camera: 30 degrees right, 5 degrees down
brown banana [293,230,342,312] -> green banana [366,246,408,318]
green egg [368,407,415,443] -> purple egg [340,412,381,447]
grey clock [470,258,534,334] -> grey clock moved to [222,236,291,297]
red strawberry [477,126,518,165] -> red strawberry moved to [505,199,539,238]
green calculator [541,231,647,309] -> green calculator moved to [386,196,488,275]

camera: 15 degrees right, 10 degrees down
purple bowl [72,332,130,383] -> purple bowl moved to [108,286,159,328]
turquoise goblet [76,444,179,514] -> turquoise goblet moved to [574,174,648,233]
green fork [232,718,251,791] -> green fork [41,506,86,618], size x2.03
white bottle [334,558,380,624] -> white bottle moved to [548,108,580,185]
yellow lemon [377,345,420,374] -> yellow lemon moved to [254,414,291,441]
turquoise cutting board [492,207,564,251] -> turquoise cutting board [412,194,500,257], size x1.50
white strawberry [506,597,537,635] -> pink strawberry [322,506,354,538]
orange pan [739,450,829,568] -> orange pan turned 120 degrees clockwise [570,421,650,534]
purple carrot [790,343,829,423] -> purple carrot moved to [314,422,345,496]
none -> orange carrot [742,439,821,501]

* * *

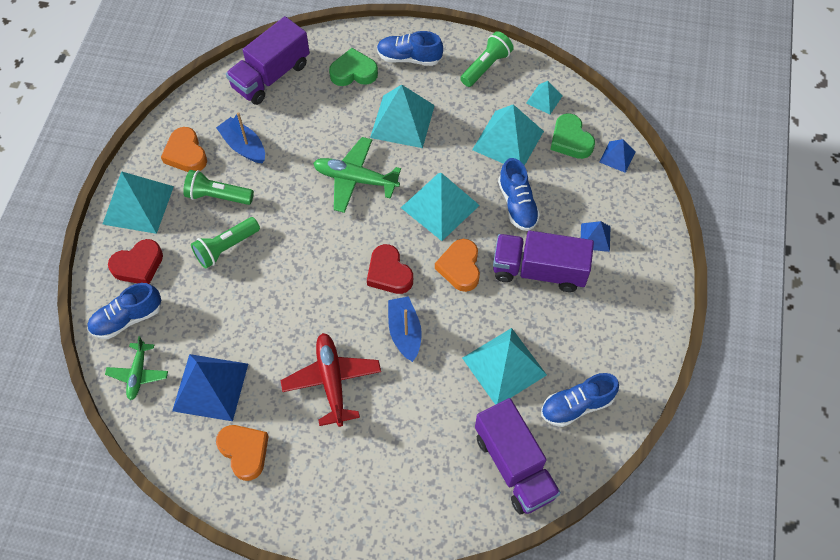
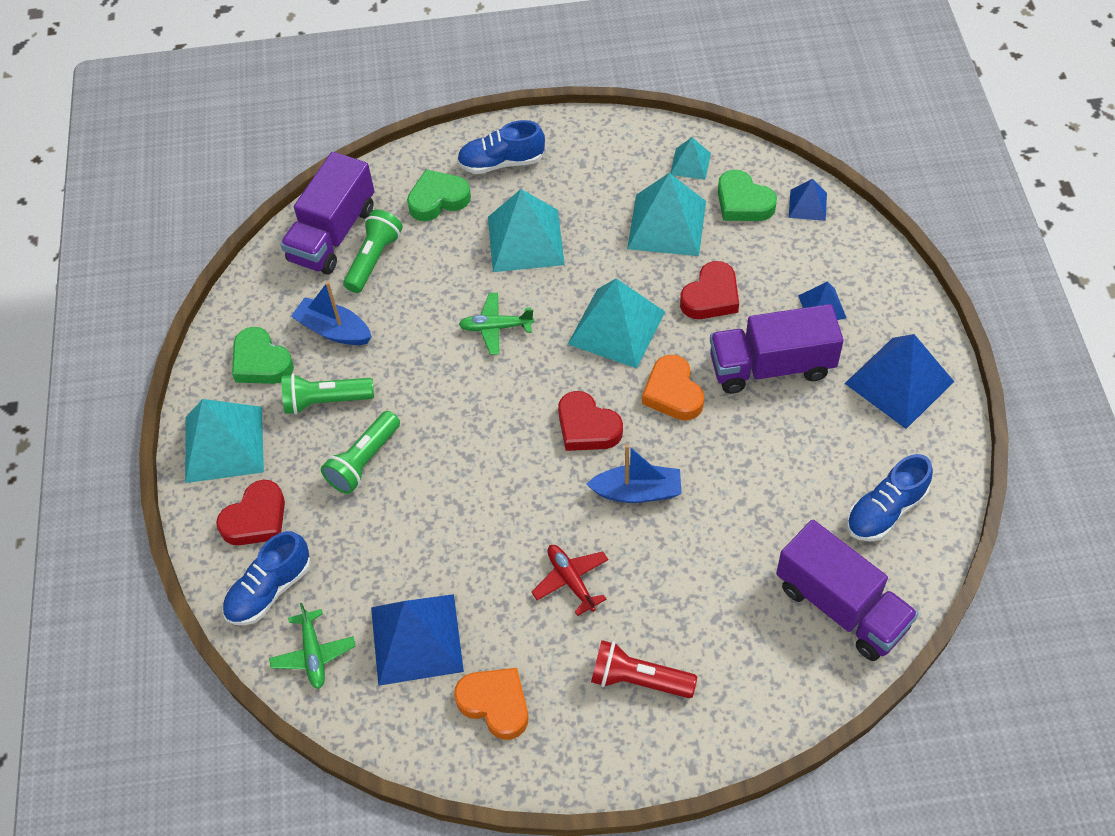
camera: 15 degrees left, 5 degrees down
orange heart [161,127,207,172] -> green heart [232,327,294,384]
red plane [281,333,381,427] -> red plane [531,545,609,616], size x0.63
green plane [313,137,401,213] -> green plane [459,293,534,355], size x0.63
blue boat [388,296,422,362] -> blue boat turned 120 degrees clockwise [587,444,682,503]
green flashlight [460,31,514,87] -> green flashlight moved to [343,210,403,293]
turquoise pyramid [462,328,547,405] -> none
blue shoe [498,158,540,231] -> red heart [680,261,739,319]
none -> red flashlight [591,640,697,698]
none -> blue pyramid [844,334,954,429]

Task description | In the material above, transcribe exactly the lines beginning at the one with "purple carrot [790,343,829,423]" and ending at the one with "none -> orange carrot [742,439,821,501]", both included.

Task response |
purple carrot [790,343,829,423] -> purple carrot moved to [314,422,345,496]
none -> orange carrot [742,439,821,501]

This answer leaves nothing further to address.